▶ [Problem] Keep the wording of each record exactly the same when you repeat it, and leave out pictures.

▶ [Saved data entries]
▼▼▼

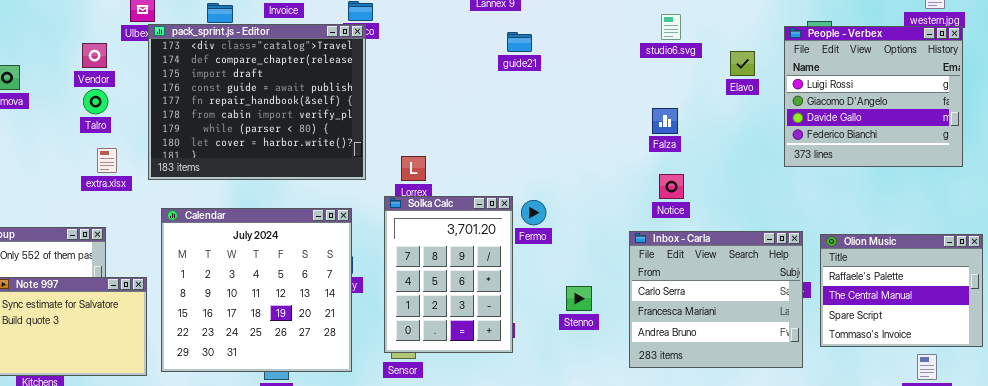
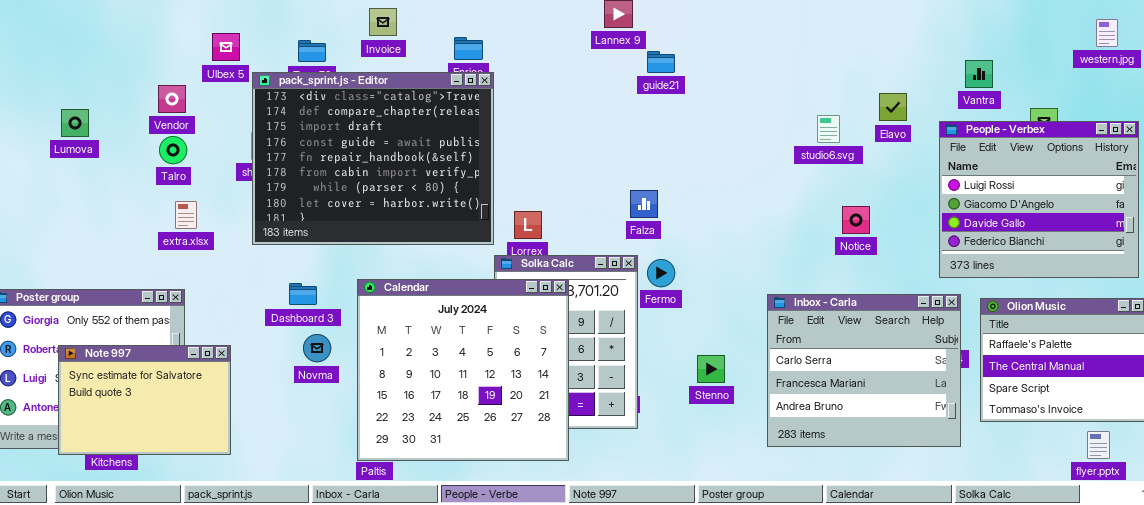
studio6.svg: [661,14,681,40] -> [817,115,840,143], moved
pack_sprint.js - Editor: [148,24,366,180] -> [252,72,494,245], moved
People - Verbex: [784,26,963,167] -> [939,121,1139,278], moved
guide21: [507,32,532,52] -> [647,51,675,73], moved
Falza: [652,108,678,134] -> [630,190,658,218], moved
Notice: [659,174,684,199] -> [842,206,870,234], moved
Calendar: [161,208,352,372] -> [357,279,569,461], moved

▲▲▲

▶ [Solution to this problem]
studio6.svg: [661,14,681,40] -> [817,115,840,143], moved
pack_sprint.js - Editor: [148,24,366,180] -> [252,72,494,245], moved
People - Verbex: [784,26,963,167] -> [939,121,1139,278], moved
guide21: [507,32,532,52] -> [647,51,675,73], moved
Falza: [652,108,678,134] -> [630,190,658,218], moved
Notice: [659,174,684,199] -> [842,206,870,234], moved
Calendar: [161,208,352,372] -> [357,279,569,461], moved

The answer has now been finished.